━━ SOURCE DATA
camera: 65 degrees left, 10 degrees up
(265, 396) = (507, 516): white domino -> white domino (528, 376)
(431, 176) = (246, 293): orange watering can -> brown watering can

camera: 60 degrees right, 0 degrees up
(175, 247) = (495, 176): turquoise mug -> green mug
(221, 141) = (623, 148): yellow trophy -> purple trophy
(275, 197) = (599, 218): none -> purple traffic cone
━━━━
━━ SOURCE DATA
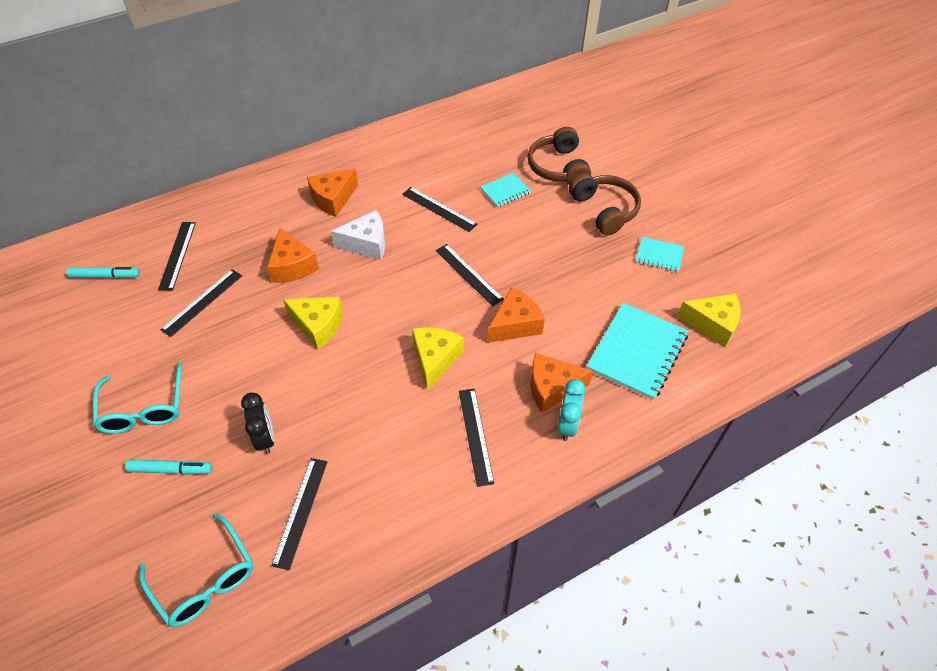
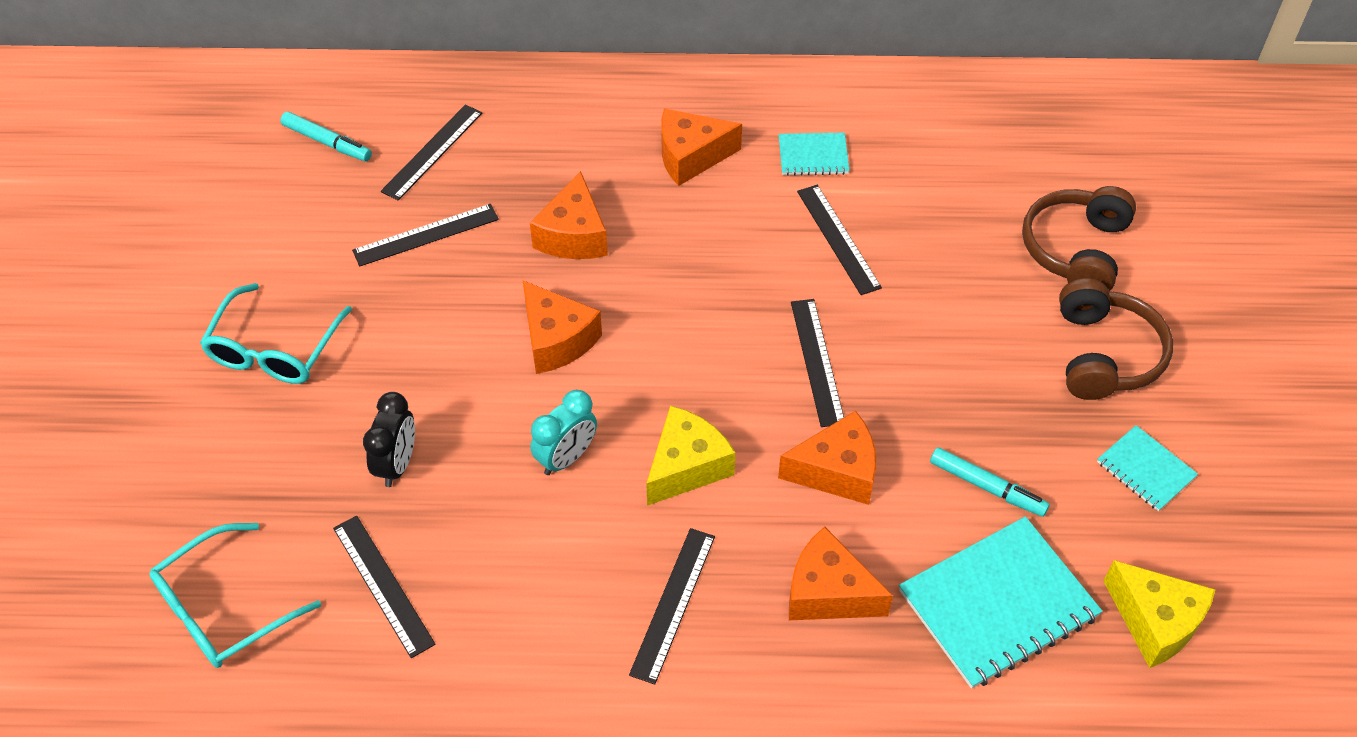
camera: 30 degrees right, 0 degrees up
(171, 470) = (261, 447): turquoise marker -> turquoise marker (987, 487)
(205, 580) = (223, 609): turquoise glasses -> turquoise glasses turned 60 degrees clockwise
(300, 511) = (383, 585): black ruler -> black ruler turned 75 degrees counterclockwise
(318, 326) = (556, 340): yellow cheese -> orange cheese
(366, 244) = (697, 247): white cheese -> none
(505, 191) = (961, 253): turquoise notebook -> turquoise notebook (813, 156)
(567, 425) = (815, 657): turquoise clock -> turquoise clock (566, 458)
━━━━
━━ SOURCE DATA
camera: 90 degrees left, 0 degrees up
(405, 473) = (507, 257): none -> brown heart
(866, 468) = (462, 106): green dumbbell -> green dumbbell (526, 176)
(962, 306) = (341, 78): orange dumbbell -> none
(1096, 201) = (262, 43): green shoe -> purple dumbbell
━━━━
Looking at the records above, return exactly the lines from the line with "camera: 65 degrees left, 10 degrees up" to the line with "(275, 197) = (599, 218): none", both ends included.

» EXERCISE ANSWER
camera: 65 degrees left, 10 degrees up
(265, 396) = (507, 516): white domino -> white domino (528, 376)
(431, 176) = (246, 293): orange watering can -> brown watering can

camera: 60 degrees right, 0 degrees up
(175, 247) = (495, 176): turquoise mug -> green mug
(221, 141) = (623, 148): yellow trophy -> purple trophy
(275, 197) = (599, 218): none -> purple traffic cone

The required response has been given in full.